_Source data_
····················
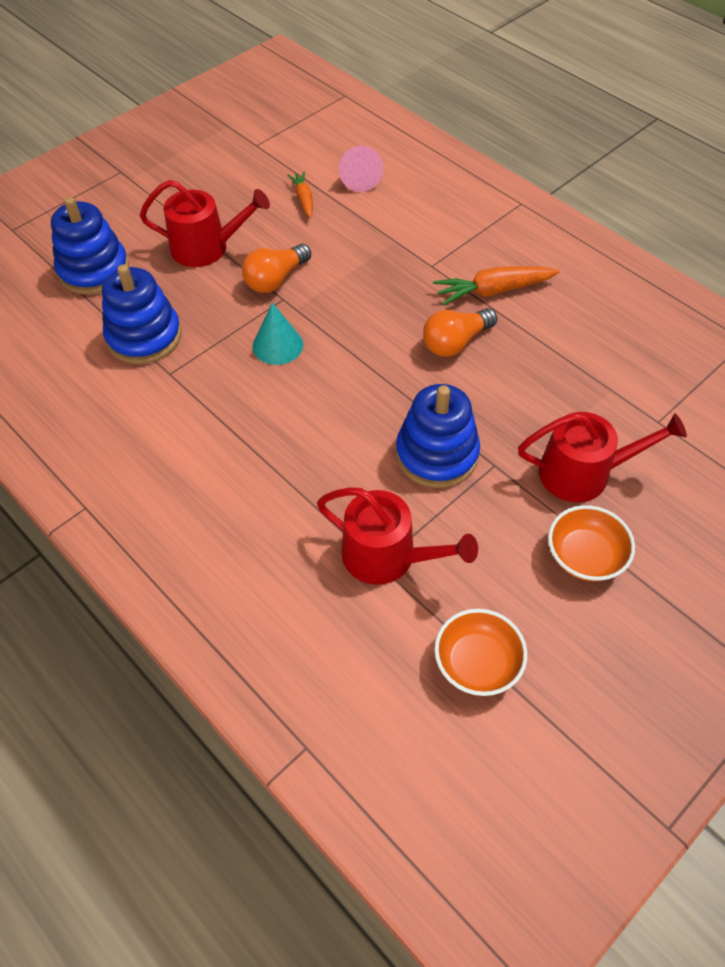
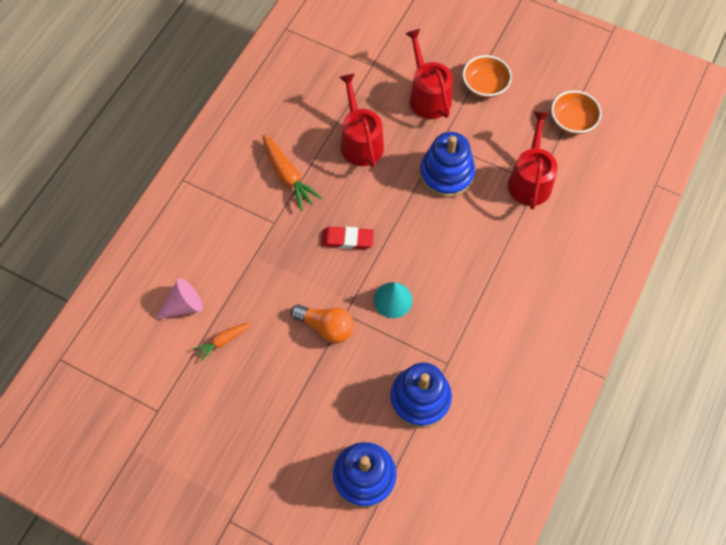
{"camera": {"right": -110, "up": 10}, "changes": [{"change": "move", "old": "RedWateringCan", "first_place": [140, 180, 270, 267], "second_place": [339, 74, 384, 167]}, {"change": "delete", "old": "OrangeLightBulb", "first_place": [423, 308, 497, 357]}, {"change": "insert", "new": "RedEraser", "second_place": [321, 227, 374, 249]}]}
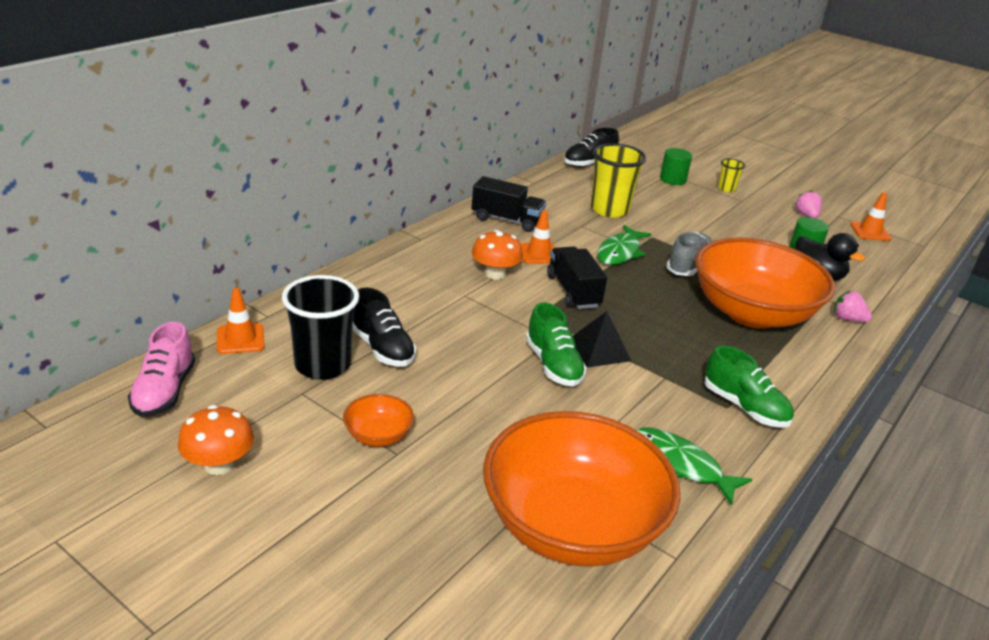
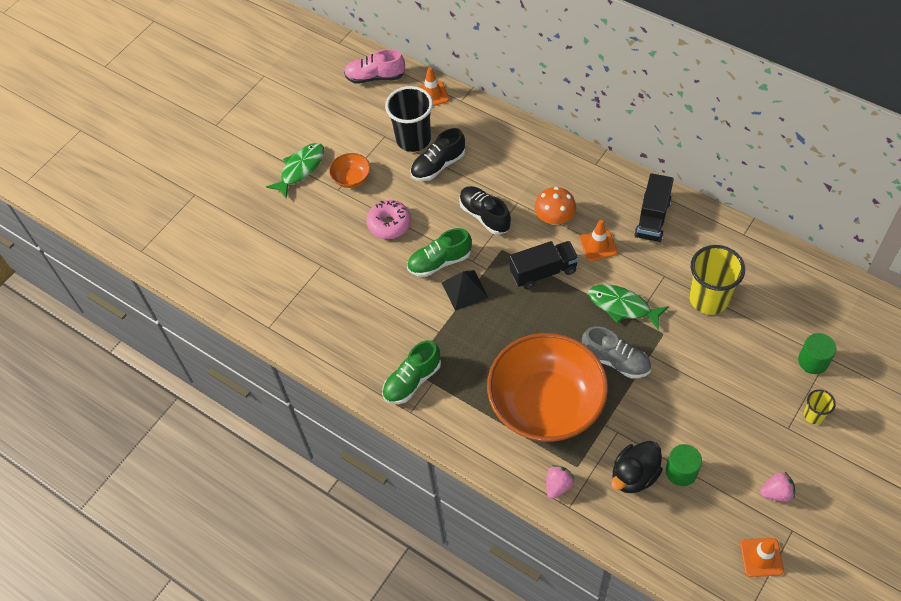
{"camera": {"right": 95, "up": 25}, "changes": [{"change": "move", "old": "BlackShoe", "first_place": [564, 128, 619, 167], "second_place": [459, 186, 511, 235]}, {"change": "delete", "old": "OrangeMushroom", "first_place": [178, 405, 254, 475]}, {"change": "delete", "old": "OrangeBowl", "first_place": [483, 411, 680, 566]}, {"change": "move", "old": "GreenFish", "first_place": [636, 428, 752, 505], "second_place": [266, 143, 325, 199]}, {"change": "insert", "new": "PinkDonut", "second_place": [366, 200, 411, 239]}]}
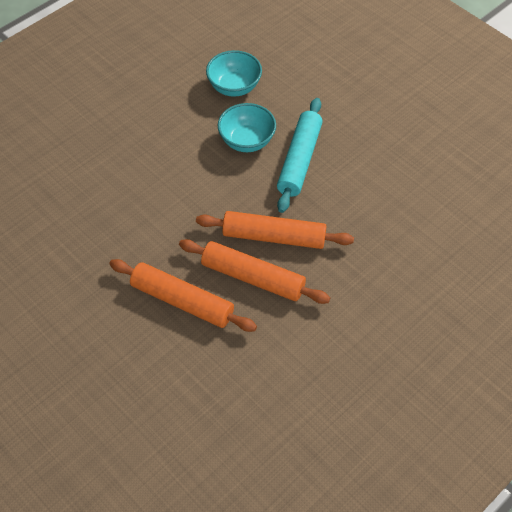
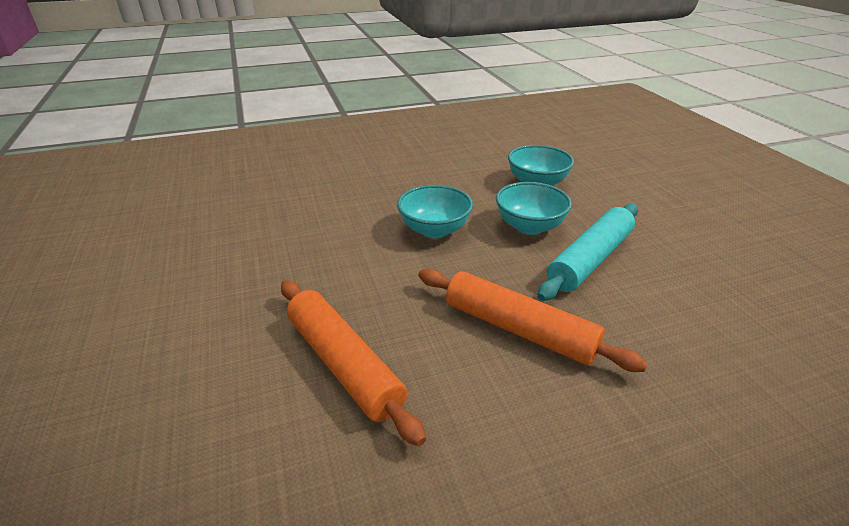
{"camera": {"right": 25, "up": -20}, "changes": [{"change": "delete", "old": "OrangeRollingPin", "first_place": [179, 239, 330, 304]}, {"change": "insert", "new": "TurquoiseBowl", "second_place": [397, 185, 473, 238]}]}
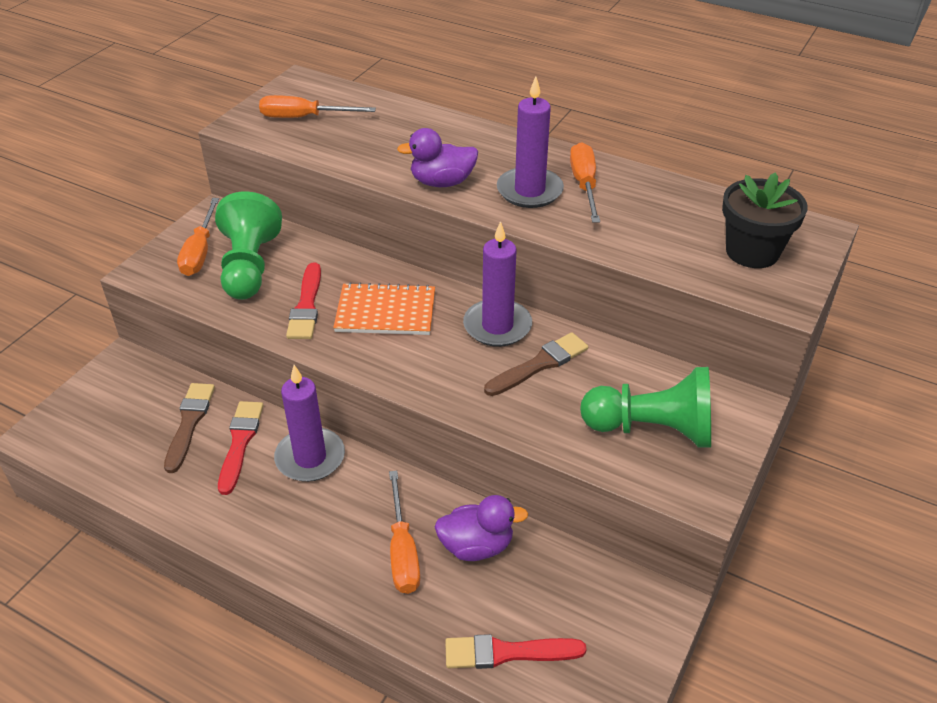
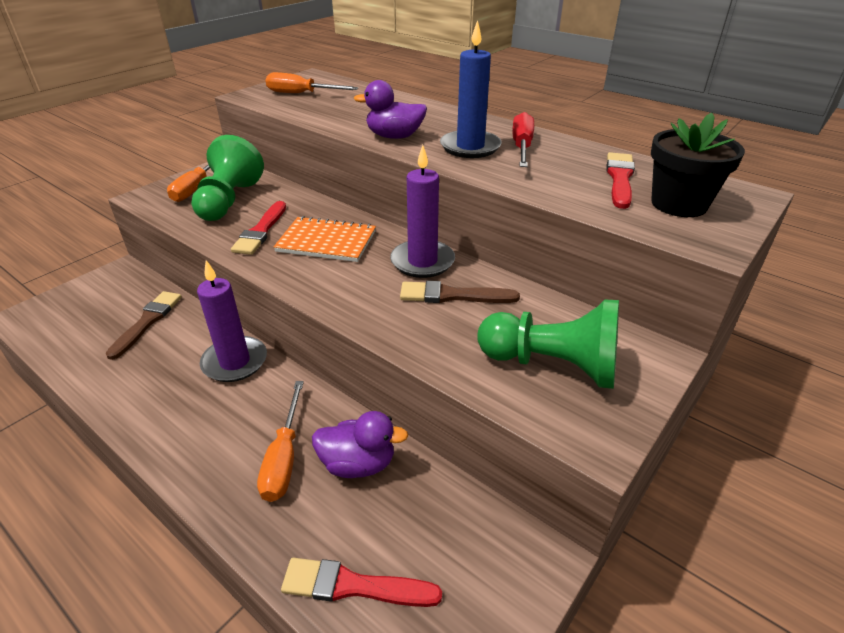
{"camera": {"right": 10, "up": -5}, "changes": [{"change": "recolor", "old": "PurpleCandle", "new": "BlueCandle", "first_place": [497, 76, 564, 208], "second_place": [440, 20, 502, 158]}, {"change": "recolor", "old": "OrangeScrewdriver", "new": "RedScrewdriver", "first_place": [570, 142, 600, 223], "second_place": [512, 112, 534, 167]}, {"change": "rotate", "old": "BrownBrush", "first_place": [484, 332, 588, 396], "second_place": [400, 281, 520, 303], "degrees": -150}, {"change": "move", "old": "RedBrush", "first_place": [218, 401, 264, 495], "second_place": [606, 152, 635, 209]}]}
····················
_Required work_
Return the listing verbatim; pictures are not part of the copy.

_Exercise answer_
{"camera": {"right": -110, "up": 10}, "changes": [{"change": "move", "old": "RedWateringCan", "first_place": [140, 180, 270, 267], "second_place": [339, 74, 384, 167]}, {"change": "delete", "old": "OrangeLightBulb", "first_place": [423, 308, 497, 357]}, {"change": "insert", "new": "RedEraser", "second_place": [321, 227, 374, 249]}]}
{"camera": {"right": 95, "up": 25}, "changes": [{"change": "move", "old": "BlackShoe", "first_place": [564, 128, 619, 167], "second_place": [459, 186, 511, 235]}, {"change": "delete", "old": "OrangeMushroom", "first_place": [178, 405, 254, 475]}, {"change": "delete", "old": "OrangeBowl", "first_place": [483, 411, 680, 566]}, {"change": "move", "old": "GreenFish", "first_place": [636, 428, 752, 505], "second_place": [266, 143, 325, 199]}, {"change": "insert", "new": "PinkDonut", "second_place": [366, 200, 411, 239]}]}
{"camera": {"right": 25, "up": -20}, "changes": [{"change": "delete", "old": "OrangeRollingPin", "first_place": [179, 239, 330, 304]}, {"change": "insert", "new": "TurquoiseBowl", "second_place": [397, 185, 473, 238]}]}
{"camera": {"right": 10, "up": -5}, "changes": [{"change": "recolor", "old": "PurpleCandle", "new": "BlueCandle", "first_place": [497, 76, 564, 208], "second_place": [440, 20, 502, 158]}, {"change": "recolor", "old": "OrangeScrewdriver", "new": "RedScrewdriver", "first_place": [570, 142, 600, 223], "second_place": [512, 112, 534, 167]}, {"change": "rotate", "old": "BrownBrush", "first_place": [484, 332, 588, 396], "second_place": [400, 281, 520, 303], "degrees": -150}, {"change": "move", "old": "RedBrush", "first_place": [218, 401, 264, 495], "second_place": [606, 152, 635, 209]}]}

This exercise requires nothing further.